## The problem
The tail of the records, from the line containing "(312, 125) = (54, 528): green" through the final line, should be printed exactly and on its own.

## Data records
:::::
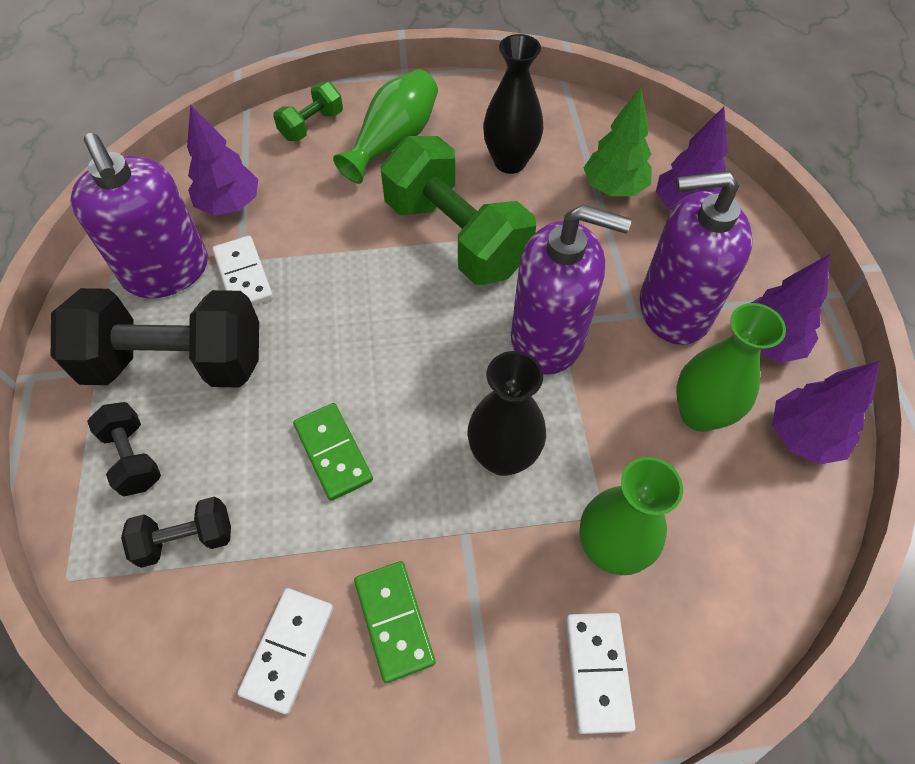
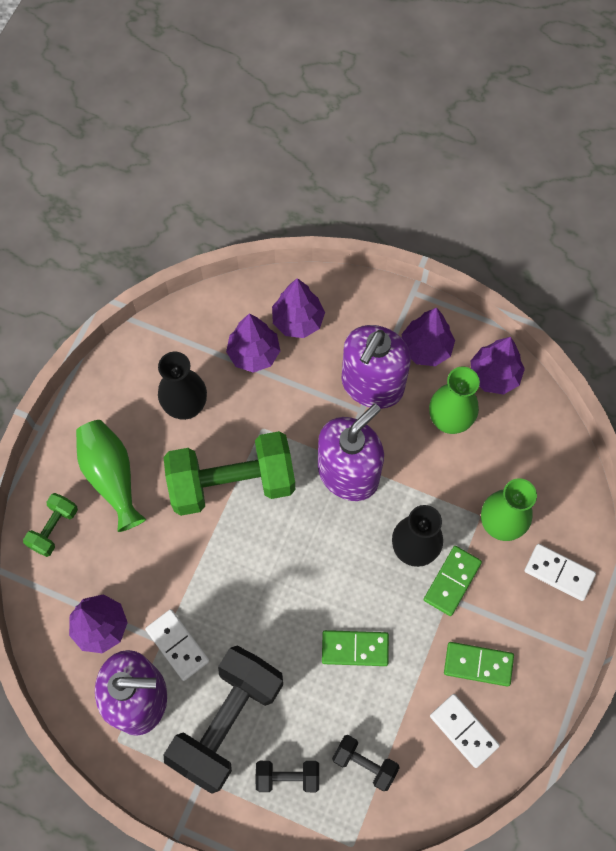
camera: 60 degrees left, 10 degrees up
(186, 539) = (364, 763): black dumbbell -> black dumbbell turned 75 degrees counterclockwise
(243, 276) = (177, 645): white domino -> white domino turned 45 degrees clockwise
(312, 125) = (54, 528): green dumbbell -> green dumbbell turned 45 degrees clockwise
(490, 526) = (452, 581): none -> green domino
(613, 188) = (254, 354): green tree -> purple tree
:::::
## Written answer
(312, 125) = (54, 528): green dumbbell -> green dumbbell turned 45 degrees clockwise
(490, 526) = (452, 581): none -> green domino
(613, 188) = (254, 354): green tree -> purple tree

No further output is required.